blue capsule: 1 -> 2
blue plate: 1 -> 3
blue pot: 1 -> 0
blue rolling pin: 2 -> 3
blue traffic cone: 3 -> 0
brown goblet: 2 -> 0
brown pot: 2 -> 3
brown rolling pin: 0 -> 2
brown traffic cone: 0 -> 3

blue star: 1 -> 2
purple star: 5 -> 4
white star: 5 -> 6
****************
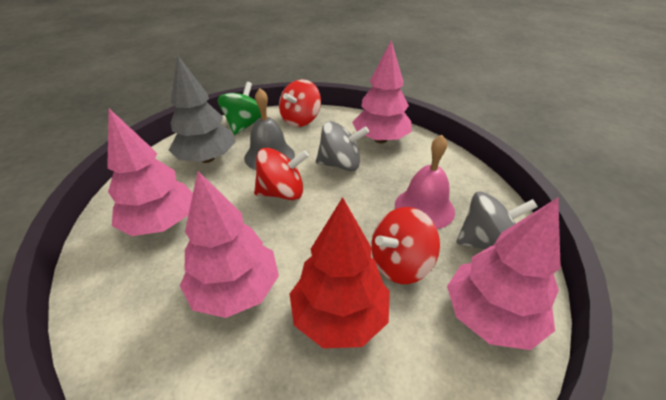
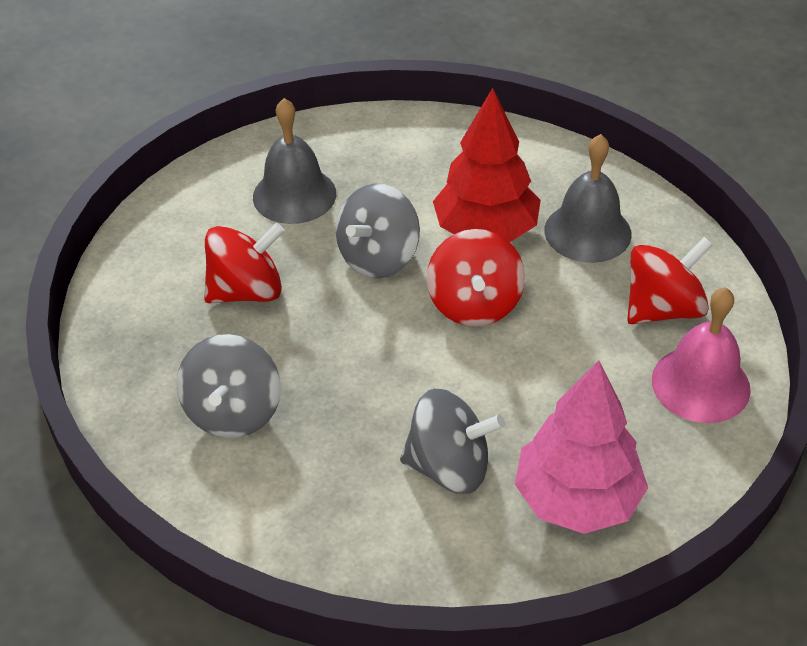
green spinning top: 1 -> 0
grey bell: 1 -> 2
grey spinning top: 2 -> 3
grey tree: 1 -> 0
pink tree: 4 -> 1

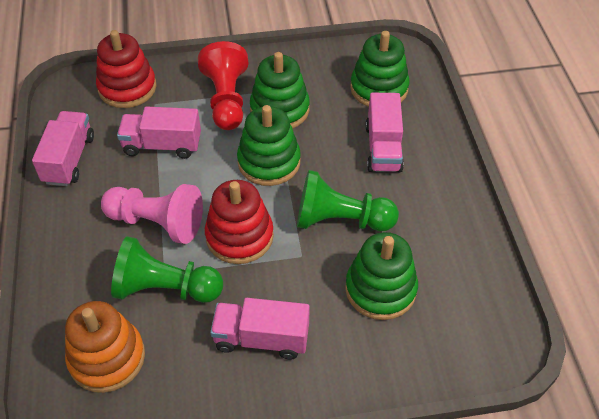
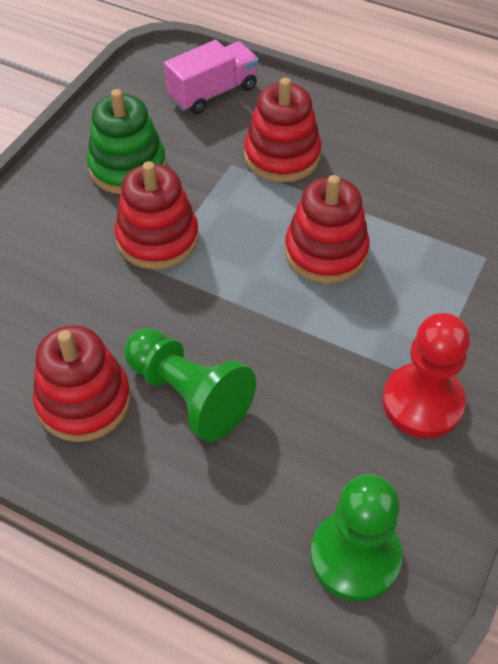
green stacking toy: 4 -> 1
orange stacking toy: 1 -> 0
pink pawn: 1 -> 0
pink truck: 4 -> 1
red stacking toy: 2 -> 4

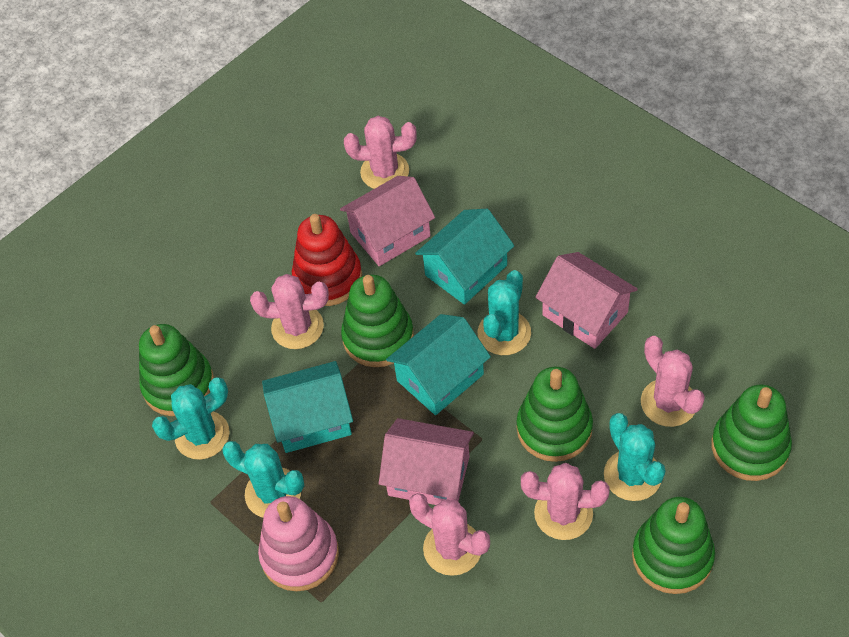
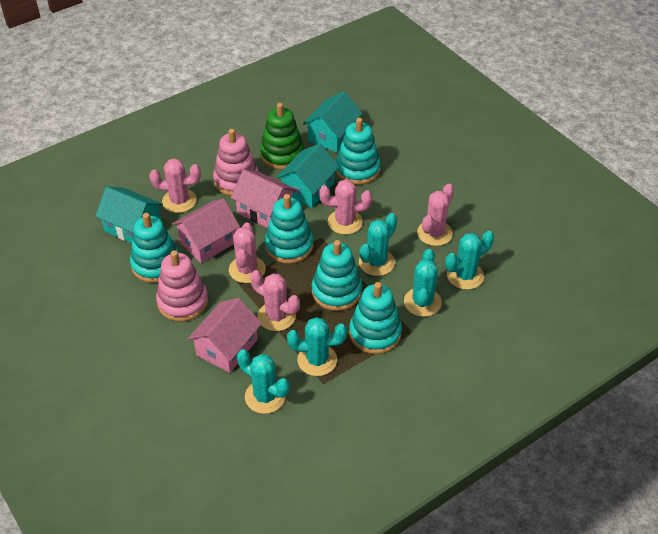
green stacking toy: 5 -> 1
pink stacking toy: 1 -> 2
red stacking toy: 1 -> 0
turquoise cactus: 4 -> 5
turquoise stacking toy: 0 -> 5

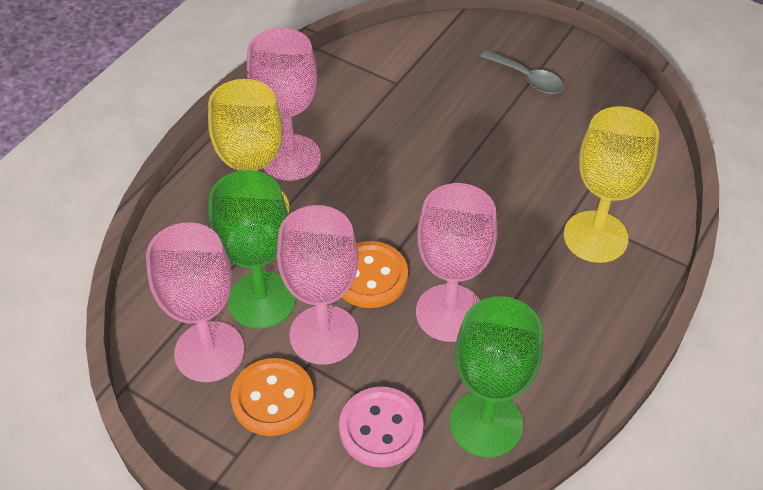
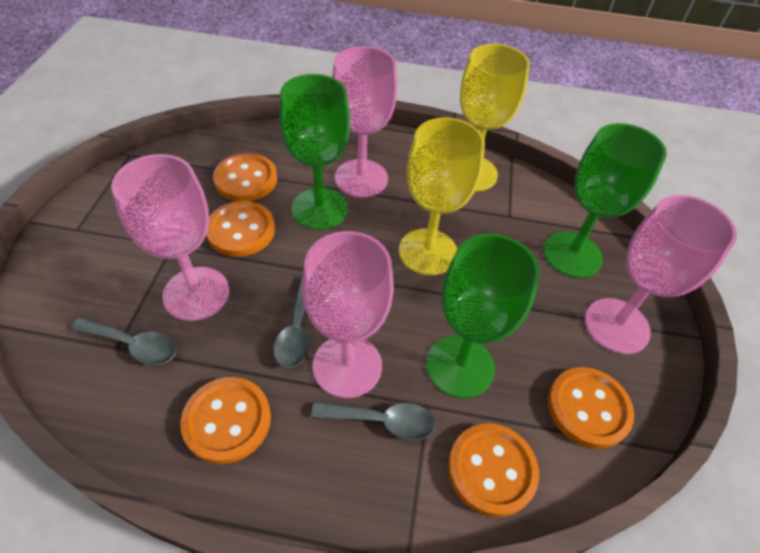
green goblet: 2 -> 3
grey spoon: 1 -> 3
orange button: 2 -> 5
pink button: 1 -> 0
****************
For this exercise, return exactly the lines above from the line with "orange stacking toy: 1 -> 0" through the line with "pink button: 1 -> 0", both included. Do not copy the pictures.

orange stacking toy: 1 -> 0
pink pawn: 1 -> 0
pink truck: 4 -> 1
red stacking toy: 2 -> 4

green stacking toy: 5 -> 1
pink stacking toy: 1 -> 2
red stacking toy: 1 -> 0
turquoise cactus: 4 -> 5
turquoise stacking toy: 0 -> 5

green goblet: 2 -> 3
grey spoon: 1 -> 3
orange button: 2 -> 5
pink button: 1 -> 0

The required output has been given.